All lines up to and including the one that contains "blue spinning top: 3 -> 0" are to be transcribed exactly, starting from the first line of the records.

(Per-category count data)
Content starts

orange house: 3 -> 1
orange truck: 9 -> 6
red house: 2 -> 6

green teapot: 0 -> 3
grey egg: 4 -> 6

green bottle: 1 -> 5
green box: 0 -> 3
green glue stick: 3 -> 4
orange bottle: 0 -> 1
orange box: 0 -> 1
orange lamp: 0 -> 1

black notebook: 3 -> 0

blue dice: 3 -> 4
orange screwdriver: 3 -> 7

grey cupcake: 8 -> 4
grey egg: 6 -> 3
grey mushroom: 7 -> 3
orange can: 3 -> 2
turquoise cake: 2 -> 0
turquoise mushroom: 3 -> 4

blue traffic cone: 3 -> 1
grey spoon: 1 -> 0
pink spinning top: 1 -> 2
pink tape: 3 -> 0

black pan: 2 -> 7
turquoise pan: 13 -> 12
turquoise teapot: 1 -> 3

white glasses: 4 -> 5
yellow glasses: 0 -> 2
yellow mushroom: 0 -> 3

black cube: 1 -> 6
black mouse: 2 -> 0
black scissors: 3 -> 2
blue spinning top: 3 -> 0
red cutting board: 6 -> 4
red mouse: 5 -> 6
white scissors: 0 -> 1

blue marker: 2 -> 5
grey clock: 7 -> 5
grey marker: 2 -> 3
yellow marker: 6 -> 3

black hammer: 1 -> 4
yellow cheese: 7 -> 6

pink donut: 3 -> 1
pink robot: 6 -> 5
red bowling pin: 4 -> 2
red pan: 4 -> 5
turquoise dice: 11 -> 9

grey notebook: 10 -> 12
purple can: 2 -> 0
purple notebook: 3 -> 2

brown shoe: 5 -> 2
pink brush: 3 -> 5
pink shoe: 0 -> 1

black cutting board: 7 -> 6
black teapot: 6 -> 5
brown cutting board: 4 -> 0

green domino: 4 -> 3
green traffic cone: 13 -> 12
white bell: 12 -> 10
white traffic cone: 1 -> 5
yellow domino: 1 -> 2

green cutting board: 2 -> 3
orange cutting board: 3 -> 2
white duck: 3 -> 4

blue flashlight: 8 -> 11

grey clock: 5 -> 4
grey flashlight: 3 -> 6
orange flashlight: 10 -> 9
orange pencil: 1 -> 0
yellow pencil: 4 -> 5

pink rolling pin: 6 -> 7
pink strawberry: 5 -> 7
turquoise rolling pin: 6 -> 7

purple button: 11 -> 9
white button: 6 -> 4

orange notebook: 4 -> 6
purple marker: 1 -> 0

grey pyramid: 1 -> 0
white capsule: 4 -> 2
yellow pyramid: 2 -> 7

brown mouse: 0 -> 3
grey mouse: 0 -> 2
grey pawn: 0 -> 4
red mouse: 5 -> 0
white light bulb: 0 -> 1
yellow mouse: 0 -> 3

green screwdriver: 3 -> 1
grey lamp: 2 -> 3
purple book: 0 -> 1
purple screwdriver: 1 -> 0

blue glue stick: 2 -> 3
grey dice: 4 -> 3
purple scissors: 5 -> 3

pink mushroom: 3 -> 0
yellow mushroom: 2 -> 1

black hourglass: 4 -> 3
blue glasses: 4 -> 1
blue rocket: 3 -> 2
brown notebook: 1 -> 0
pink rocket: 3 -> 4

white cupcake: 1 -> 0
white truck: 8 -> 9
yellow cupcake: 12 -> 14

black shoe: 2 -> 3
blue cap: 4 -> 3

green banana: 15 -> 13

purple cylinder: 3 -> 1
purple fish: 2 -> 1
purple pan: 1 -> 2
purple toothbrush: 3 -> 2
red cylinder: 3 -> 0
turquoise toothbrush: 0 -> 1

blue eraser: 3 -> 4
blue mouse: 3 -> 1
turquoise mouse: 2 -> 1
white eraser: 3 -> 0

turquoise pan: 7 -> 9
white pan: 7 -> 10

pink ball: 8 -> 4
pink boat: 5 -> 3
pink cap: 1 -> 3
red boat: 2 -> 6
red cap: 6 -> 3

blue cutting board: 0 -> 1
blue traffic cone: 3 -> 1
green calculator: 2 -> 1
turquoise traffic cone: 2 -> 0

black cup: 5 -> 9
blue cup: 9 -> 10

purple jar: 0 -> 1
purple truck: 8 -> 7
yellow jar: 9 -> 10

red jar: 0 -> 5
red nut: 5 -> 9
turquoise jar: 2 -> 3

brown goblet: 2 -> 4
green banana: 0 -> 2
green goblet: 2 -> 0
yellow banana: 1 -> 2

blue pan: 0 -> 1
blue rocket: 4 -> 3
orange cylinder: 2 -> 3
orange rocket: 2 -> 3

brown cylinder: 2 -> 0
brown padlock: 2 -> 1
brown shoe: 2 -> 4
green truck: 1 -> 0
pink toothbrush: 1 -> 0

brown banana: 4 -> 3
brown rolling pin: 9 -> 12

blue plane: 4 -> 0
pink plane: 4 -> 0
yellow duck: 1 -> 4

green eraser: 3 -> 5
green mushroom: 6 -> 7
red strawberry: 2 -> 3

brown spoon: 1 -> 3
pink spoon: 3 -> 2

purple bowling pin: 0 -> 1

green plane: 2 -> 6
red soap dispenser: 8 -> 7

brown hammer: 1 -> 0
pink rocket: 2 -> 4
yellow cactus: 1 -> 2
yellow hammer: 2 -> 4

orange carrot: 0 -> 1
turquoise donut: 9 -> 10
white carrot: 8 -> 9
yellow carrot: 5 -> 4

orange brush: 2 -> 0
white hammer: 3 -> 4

Content ends

*Output:*
orange house: 3 -> 1
orange truck: 9 -> 6
red house: 2 -> 6

green teapot: 0 -> 3
grey egg: 4 -> 6

green bottle: 1 -> 5
green box: 0 -> 3
green glue stick: 3 -> 4
orange bottle: 0 -> 1
orange box: 0 -> 1
orange lamp: 0 -> 1

black notebook: 3 -> 0

blue dice: 3 -> 4
orange screwdriver: 3 -> 7

grey cupcake: 8 -> 4
grey egg: 6 -> 3
grey mushroom: 7 -> 3
orange can: 3 -> 2
turquoise cake: 2 -> 0
turquoise mushroom: 3 -> 4

blue traffic cone: 3 -> 1
grey spoon: 1 -> 0
pink spinning top: 1 -> 2
pink tape: 3 -> 0

black pan: 2 -> 7
turquoise pan: 13 -> 12
turquoise teapot: 1 -> 3

white glasses: 4 -> 5
yellow glasses: 0 -> 2
yellow mushroom: 0 -> 3

black cube: 1 -> 6
black mouse: 2 -> 0
black scissors: 3 -> 2
blue spinning top: 3 -> 0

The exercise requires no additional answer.